— REQUIRED ACTION —
Only the lines from the beginning of the data below through the line containing "change=turned; old=sartén/blanco; first_place=46,303,182,414;" belong in the response, each copied exactly.

— DATASET RECORDS —
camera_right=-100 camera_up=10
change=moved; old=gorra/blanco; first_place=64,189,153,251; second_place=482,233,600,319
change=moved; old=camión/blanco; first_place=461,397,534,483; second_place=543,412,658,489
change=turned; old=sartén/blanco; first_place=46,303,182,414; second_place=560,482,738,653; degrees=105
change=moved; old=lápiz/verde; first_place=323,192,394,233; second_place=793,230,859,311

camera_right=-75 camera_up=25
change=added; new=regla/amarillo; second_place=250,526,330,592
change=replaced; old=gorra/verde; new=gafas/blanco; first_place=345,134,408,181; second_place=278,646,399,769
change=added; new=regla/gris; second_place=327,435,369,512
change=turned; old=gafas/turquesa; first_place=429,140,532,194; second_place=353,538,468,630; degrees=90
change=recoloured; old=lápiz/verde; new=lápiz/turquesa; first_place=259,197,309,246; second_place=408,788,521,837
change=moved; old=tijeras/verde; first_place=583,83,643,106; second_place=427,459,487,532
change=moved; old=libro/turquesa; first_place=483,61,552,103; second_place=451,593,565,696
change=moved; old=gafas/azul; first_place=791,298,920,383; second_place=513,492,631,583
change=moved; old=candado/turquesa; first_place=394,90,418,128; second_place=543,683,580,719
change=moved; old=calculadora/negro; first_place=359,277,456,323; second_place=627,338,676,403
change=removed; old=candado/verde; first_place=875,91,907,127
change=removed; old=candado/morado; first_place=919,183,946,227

— WRITTEN SOLUTION —
camera_right=-100 camera_up=10
change=moved; old=gorra/blanco; first_place=64,189,153,251; second_place=482,233,600,319
change=moved; old=camión/blanco; first_place=461,397,534,483; second_place=543,412,658,489
change=turned; old=sartén/blanco; first_place=46,303,182,414; second_place=560,482,738,653; degrees=105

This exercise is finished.